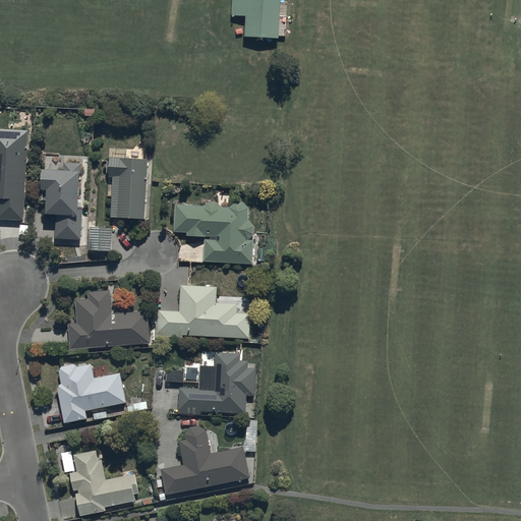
[(280,0),(233,0),(233,14),(246,15),(245,35),(279,36),(280,0)]
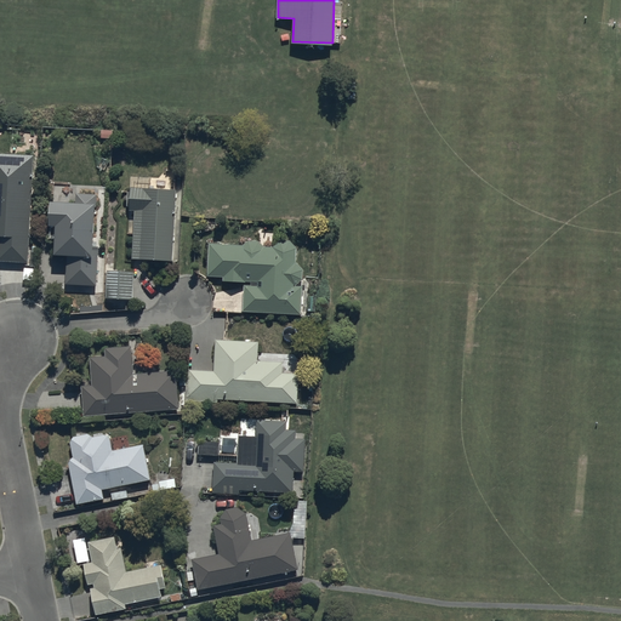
[(33,154),(0,152),(0,258),(28,261),(33,154)]
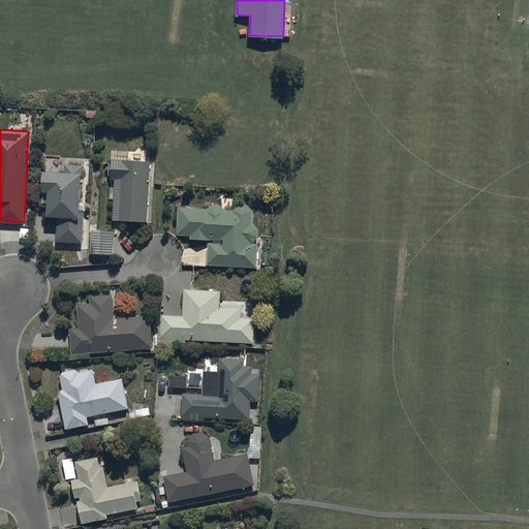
[(147,221),(149,161),(112,159),(111,178),(115,178),(113,219),(147,221)]
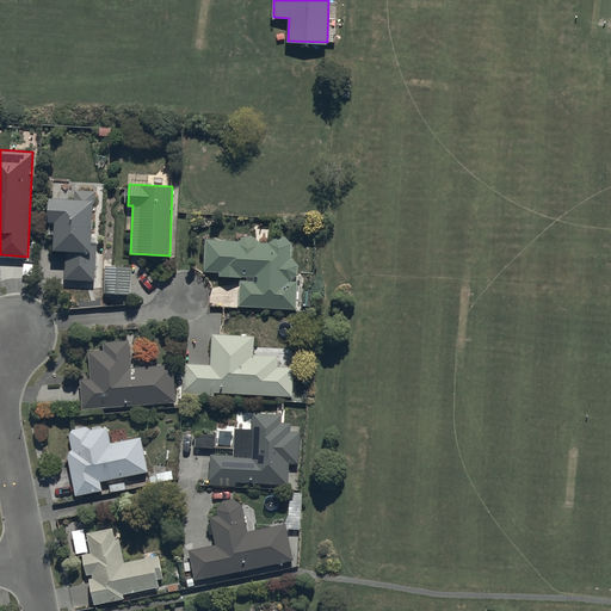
[(75,196),(49,195),(48,218),(55,218),(54,247),(66,247),(65,277),(94,278),(97,241),(92,241),(94,190),(75,189),(75,196)]
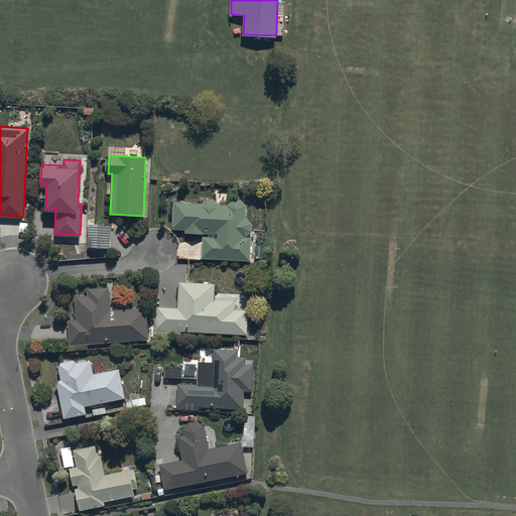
[(246,236),(252,232),(252,224),(247,218),(247,205),(242,199),(232,198),(227,204),(219,204),(215,199),(206,199),(203,202),(174,200),(173,232),(204,233),(202,257),(250,259),(251,242),(251,236),(246,236)]
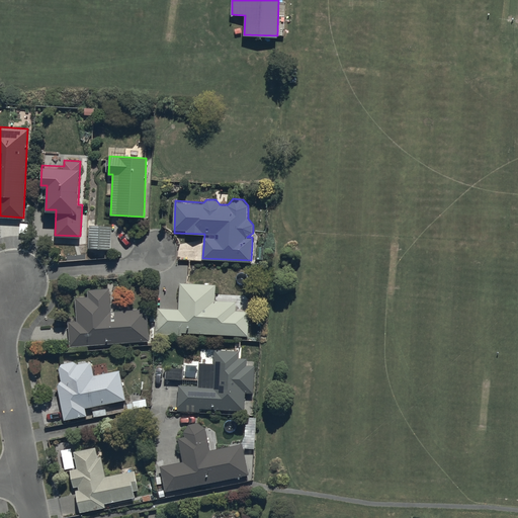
[(109,250),(110,226),(89,225),(89,249),(109,250)]
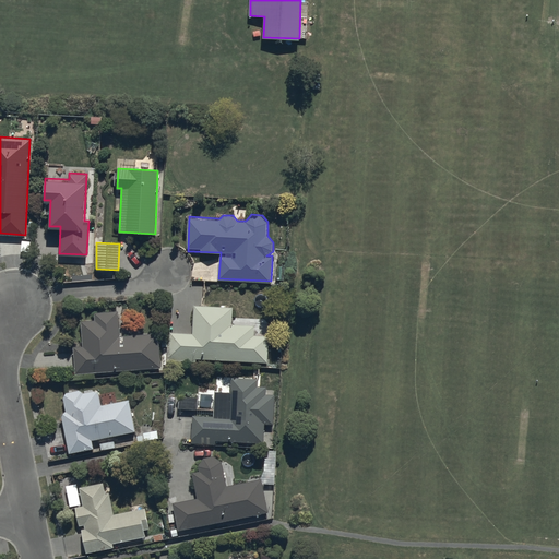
[(195,360),(195,357),(266,361),(268,336),(254,335),(256,324),(232,322),(233,307),(194,305),(192,333),(163,331),(162,346),(167,347),(166,358),(195,360)]
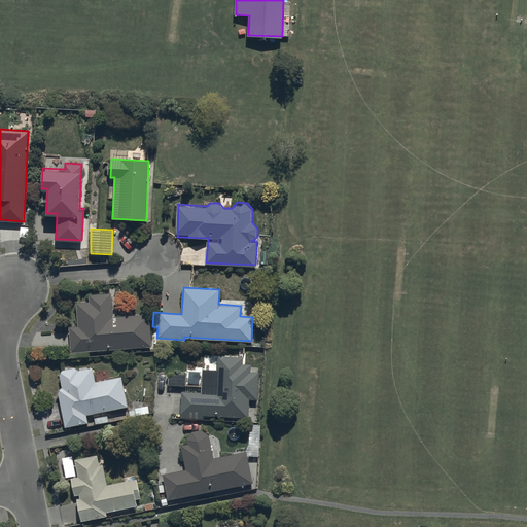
[(106,292),(69,295),(73,350),(154,346),(149,312),(107,315),(106,292)]
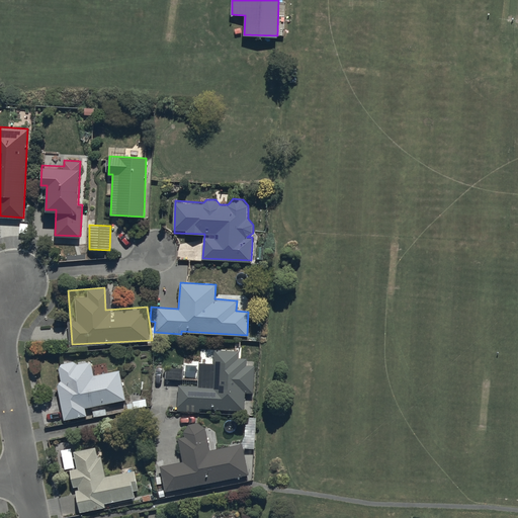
[(199,349),(199,361),(191,360),(191,364),(181,363),(181,368),(166,368),(166,378),(182,379),(182,384),(178,384),(177,411),(199,412),(200,408),(244,410),(245,393),(253,393),(254,365),(248,365),(248,358),(239,357),(239,350),(199,349)]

**********

[Task brief]:
Every entry above should be written out again verbatim, with no pictures included.

[Output for this exercise]:
[(280,0),(233,0),(233,14),(246,15),(245,35),(279,36),(280,0)]
[(33,154),(0,152),(0,258),(28,261),(33,154)]
[(147,221),(149,161),(112,159),(111,178),(115,178),(113,219),(147,221)]
[(75,196),(49,195),(48,218),(55,218),(54,247),(66,247),(65,277),(94,278),(97,241),(92,241),(94,190),(75,189),(75,196)]
[(246,236),(252,232),(252,224),(247,218),(247,205),(242,199),(232,198),(227,204),(219,204),(215,199),(206,199),(203,202),(174,200),(173,232),(204,233),(202,257),(250,259),(251,242),(251,236),(246,236)]
[(109,250),(110,226),(89,225),(89,249),(109,250)]
[(195,360),(195,357),(266,361),(268,336),(254,335),(256,324),(232,322),(233,307),(194,305),(192,333),(163,331),(162,346),(167,347),(166,358),(195,360)]
[(106,292),(69,295),(73,350),(154,346),(149,312),(107,315),(106,292)]
[(199,349),(199,361),(191,360),(191,364),(181,363),(181,368),(166,368),(166,378),(182,379),(182,384),(178,384),(177,411),(199,412),(200,408),(244,410),(245,393),(253,393),(254,365),(248,365),(248,358),(239,357),(239,350),(199,349)]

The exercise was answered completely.